* _WHAT THE EXERCISE ASKS_:
Would you please write out each entry precisely as given?

──────────────────────────────

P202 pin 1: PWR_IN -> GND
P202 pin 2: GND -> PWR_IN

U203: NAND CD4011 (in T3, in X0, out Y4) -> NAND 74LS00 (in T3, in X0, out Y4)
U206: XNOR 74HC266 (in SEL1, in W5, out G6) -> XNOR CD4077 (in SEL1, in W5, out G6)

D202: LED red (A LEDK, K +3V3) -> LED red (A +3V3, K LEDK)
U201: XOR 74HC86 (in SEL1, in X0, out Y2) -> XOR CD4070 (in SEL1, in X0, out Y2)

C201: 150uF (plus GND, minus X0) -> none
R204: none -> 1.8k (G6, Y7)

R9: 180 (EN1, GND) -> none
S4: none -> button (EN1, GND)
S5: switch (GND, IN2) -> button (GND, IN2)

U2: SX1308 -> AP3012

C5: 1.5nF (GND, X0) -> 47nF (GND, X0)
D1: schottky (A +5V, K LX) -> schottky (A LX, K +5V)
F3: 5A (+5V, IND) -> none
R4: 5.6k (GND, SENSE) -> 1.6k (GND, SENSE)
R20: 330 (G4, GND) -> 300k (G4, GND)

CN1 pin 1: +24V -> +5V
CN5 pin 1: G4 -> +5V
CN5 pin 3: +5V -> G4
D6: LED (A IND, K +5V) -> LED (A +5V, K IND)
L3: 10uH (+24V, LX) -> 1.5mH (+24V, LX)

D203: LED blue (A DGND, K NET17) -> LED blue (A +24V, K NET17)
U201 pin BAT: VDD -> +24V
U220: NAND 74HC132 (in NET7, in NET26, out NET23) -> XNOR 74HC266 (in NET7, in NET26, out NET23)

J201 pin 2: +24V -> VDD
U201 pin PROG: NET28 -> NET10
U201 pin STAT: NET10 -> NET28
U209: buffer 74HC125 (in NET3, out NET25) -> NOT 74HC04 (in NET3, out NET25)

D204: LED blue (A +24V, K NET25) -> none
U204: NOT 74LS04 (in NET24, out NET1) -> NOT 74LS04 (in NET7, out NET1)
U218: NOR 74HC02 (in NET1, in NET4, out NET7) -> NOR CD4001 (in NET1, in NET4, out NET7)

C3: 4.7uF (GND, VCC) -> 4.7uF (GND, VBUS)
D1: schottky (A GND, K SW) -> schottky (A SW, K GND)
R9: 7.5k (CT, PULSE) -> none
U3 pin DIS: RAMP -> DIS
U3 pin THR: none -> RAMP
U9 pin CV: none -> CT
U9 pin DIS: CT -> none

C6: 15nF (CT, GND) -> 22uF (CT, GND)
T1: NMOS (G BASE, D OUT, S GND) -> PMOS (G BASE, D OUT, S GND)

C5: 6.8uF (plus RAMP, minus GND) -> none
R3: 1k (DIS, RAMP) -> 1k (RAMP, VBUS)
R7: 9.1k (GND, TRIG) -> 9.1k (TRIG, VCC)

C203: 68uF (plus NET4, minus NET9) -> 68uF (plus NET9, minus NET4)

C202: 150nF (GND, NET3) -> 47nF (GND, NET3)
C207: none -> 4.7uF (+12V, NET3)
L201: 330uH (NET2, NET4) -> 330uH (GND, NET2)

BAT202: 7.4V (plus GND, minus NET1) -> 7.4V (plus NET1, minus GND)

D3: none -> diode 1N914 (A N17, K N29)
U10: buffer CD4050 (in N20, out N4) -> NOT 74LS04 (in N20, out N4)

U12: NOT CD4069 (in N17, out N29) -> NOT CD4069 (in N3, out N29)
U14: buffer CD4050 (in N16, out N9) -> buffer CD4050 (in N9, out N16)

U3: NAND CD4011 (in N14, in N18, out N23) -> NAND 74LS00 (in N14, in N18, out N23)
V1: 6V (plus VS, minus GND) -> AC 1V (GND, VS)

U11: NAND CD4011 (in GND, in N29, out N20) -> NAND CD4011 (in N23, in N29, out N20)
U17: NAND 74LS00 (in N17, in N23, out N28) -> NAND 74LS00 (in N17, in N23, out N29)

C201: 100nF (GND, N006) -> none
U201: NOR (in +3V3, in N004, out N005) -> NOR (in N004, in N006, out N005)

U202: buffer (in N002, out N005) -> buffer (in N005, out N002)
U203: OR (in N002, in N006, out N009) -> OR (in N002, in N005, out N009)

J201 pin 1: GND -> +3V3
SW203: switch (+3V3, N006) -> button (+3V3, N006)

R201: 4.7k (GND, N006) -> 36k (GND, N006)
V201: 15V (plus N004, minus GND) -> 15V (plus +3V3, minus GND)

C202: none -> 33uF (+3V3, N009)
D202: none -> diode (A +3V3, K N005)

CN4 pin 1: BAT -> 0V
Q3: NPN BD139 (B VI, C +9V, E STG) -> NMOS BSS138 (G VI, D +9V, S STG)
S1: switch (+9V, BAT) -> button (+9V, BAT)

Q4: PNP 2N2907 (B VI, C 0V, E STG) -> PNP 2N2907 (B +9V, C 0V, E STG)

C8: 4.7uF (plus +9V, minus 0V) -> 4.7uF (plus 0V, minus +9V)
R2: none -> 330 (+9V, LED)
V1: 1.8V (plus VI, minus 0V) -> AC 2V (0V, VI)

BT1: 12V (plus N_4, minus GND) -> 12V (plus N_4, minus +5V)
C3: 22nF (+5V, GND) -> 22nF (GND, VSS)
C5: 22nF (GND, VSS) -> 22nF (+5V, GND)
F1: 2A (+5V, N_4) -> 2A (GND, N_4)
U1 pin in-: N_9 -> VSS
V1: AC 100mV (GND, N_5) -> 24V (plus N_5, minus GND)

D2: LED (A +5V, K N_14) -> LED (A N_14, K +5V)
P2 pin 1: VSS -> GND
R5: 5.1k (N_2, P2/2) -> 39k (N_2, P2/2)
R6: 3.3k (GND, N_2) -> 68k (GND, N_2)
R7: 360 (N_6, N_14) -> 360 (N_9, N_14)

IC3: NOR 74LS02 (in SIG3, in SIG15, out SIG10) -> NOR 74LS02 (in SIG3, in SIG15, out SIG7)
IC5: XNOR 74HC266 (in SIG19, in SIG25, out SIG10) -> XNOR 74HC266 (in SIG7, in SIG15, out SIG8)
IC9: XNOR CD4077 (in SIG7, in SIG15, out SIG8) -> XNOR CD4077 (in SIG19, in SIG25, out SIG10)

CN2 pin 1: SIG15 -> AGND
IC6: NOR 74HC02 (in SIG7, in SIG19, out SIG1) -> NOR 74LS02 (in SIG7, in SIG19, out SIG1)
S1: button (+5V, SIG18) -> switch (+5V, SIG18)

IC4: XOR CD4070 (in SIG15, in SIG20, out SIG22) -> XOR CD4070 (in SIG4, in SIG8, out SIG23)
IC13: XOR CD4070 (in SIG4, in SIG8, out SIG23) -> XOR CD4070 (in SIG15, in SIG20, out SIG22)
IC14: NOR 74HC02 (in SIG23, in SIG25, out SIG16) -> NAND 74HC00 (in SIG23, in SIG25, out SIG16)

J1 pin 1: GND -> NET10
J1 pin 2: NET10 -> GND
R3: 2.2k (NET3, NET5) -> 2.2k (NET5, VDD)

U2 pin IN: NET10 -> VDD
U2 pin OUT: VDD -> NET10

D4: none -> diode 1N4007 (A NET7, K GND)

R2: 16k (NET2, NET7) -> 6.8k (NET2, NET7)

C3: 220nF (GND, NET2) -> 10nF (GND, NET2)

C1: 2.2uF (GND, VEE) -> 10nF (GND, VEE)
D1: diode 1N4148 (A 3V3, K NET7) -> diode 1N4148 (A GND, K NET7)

──────────────────────────────

* _TASK SOLUTION_:
P202 pin 1: PWR_IN -> GND
P202 pin 2: GND -> PWR_IN

U203: NAND CD4011 (in T3, in X0, out Y4) -> NAND 74LS00 (in T3, in X0, out Y4)
U206: XNOR 74HC266 (in SEL1, in W5, out G6) -> XNOR CD4077 (in SEL1, in W5, out G6)

D202: LED red (A LEDK, K +3V3) -> LED red (A +3V3, K LEDK)
U201: XOR 74HC86 (in SEL1, in X0, out Y2) -> XOR CD4070 (in SEL1, in X0, out Y2)

C201: 150uF (plus GND, minus X0) -> none
R204: none -> 1.8k (G6, Y7)

R9: 180 (EN1, GND) -> none
S4: none -> button (EN1, GND)
S5: switch (GND, IN2) -> button (GND, IN2)

U2: SX1308 -> AP3012

C5: 1.5nF (GND, X0) -> 47nF (GND, X0)
D1: schottky (A +5V, K LX) -> schottky (A LX, K +5V)
F3: 5A (+5V, IND) -> none
R4: 5.6k (GND, SENSE) -> 1.6k (GND, SENSE)
R20: 330 (G4, GND) -> 300k (G4, GND)

CN1 pin 1: +24V -> +5V
CN5 pin 1: G4 -> +5V
CN5 pin 3: +5V -> G4
D6: LED (A IND, K +5V) -> LED (A +5V, K IND)
L3: 10uH (+24V, LX) -> 1.5mH (+24V, LX)

D203: LED blue (A DGND, K NET17) -> LED blue (A +24V, K NET17)
U201 pin BAT: VDD -> +24V
U220: NAND 74HC132 (in NET7, in NET26, out NET23) -> XNOR 74HC266 (in NET7, in NET26, out NET23)

J201 pin 2: +24V -> VDD
U201 pin PROG: NET28 -> NET10
U201 pin STAT: NET10 -> NET28
U209: buffer 74HC125 (in NET3, out NET25) -> NOT 74HC04 (in NET3, out NET25)

D204: LED blue (A +24V, K NET25) -> none
U204: NOT 74LS04 (in NET24, out NET1) -> NOT 74LS04 (in NET7, out NET1)
U218: NOR 74HC02 (in NET1, in NET4, out NET7) -> NOR CD4001 (in NET1, in NET4, out NET7)

C3: 4.7uF (GND, VCC) -> 4.7uF (GND, VBUS)
D1: schottky (A GND, K SW) -> schottky (A SW, K GND)
R9: 7.5k (CT, PULSE) -> none
U3 pin DIS: RAMP -> DIS
U3 pin THR: none -> RAMP
U9 pin CV: none -> CT
U9 pin DIS: CT -> none

C6: 15nF (CT, GND) -> 22uF (CT, GND)
T1: NMOS (G BASE, D OUT, S GND) -> PMOS (G BASE, D OUT, S GND)

C5: 6.8uF (plus RAMP, minus GND) -> none
R3: 1k (DIS, RAMP) -> 1k (RAMP, VBUS)
R7: 9.1k (GND, TRIG) -> 9.1k (TRIG, VCC)

C203: 68uF (plus NET4, minus NET9) -> 68uF (plus NET9, minus NET4)

C202: 150nF (GND, NET3) -> 47nF (GND, NET3)
C207: none -> 4.7uF (+12V, NET3)
L201: 330uH (NET2, NET4) -> 330uH (GND, NET2)

BAT202: 7.4V (plus GND, minus NET1) -> 7.4V (plus NET1, minus GND)

D3: none -> diode 1N914 (A N17, K N29)
U10: buffer CD4050 (in N20, out N4) -> NOT 74LS04 (in N20, out N4)

U12: NOT CD4069 (in N17, out N29) -> NOT CD4069 (in N3, out N29)
U14: buffer CD4050 (in N16, out N9) -> buffer CD4050 (in N9, out N16)

U3: NAND CD4011 (in N14, in N18, out N23) -> NAND 74LS00 (in N14, in N18, out N23)
V1: 6V (plus VS, minus GND) -> AC 1V (GND, VS)

U11: NAND CD4011 (in GND, in N29, out N20) -> NAND CD4011 (in N23, in N29, out N20)
U17: NAND 74LS00 (in N17, in N23, out N28) -> NAND 74LS00 (in N17, in N23, out N29)

C201: 100nF (GND, N006) -> none
U201: NOR (in +3V3, in N004, out N005) -> NOR (in N004, in N006, out N005)

U202: buffer (in N002, out N005) -> buffer (in N005, out N002)
U203: OR (in N002, in N006, out N009) -> OR (in N002, in N005, out N009)

J201 pin 1: GND -> +3V3
SW203: switch (+3V3, N006) -> button (+3V3, N006)

R201: 4.7k (GND, N006) -> 36k (GND, N006)
V201: 15V (plus N004, minus GND) -> 15V (plus +3V3, minus GND)

C202: none -> 33uF (+3V3, N009)
D202: none -> diode (A +3V3, K N005)

CN4 pin 1: BAT -> 0V
Q3: NPN BD139 (B VI, C +9V, E STG) -> NMOS BSS138 (G VI, D +9V, S STG)
S1: switch (+9V, BAT) -> button (+9V, BAT)

Q4: PNP 2N2907 (B VI, C 0V, E STG) -> PNP 2N2907 (B +9V, C 0V, E STG)

C8: 4.7uF (plus +9V, minus 0V) -> 4.7uF (plus 0V, minus +9V)
R2: none -> 330 (+9V, LED)
V1: 1.8V (plus VI, minus 0V) -> AC 2V (0V, VI)

BT1: 12V (plus N_4, minus GND) -> 12V (plus N_4, minus +5V)
C3: 22nF (+5V, GND) -> 22nF (GND, VSS)
C5: 22nF (GND, VSS) -> 22nF (+5V, GND)
F1: 2A (+5V, N_4) -> 2A (GND, N_4)
U1 pin in-: N_9 -> VSS
V1: AC 100mV (GND, N_5) -> 24V (plus N_5, minus GND)

D2: LED (A +5V, K N_14) -> LED (A N_14, K +5V)
P2 pin 1: VSS -> GND
R5: 5.1k (N_2, P2/2) -> 39k (N_2, P2/2)
R6: 3.3k (GND, N_2) -> 68k (GND, N_2)
R7: 360 (N_6, N_14) -> 360 (N_9, N_14)

IC3: NOR 74LS02 (in SIG3, in SIG15, out SIG10) -> NOR 74LS02 (in SIG3, in SIG15, out SIG7)
IC5: XNOR 74HC266 (in SIG19, in SIG25, out SIG10) -> XNOR 74HC266 (in SIG7, in SIG15, out SIG8)
IC9: XNOR CD4077 (in SIG7, in SIG15, out SIG8) -> XNOR CD4077 (in SIG19, in SIG25, out SIG10)

CN2 pin 1: SIG15 -> AGND
IC6: NOR 74HC02 (in SIG7, in SIG19, out SIG1) -> NOR 74LS02 (in SIG7, in SIG19, out SIG1)
S1: button (+5V, SIG18) -> switch (+5V, SIG18)

IC4: XOR CD4070 (in SIG15, in SIG20, out SIG22) -> XOR CD4070 (in SIG4, in SIG8, out SIG23)
IC13: XOR CD4070 (in SIG4, in SIG8, out SIG23) -> XOR CD4070 (in SIG15, in SIG20, out SIG22)
IC14: NOR 74HC02 (in SIG23, in SIG25, out SIG16) -> NAND 74HC00 (in SIG23, in SIG25, out SIG16)

J1 pin 1: GND -> NET10
J1 pin 2: NET10 -> GND
R3: 2.2k (NET3, NET5) -> 2.2k (NET5, VDD)

U2 pin IN: NET10 -> VDD
U2 pin OUT: VDD -> NET10

D4: none -> diode 1N4007 (A NET7, K GND)

R2: 16k (NET2, NET7) -> 6.8k (NET2, NET7)

C3: 220nF (GND, NET2) -> 10nF (GND, NET2)

C1: 2.2uF (GND, VEE) -> 10nF (GND, VEE)
D1: diode 1N4148 (A 3V3, K NET7) -> diode 1N4148 (A GND, K NET7)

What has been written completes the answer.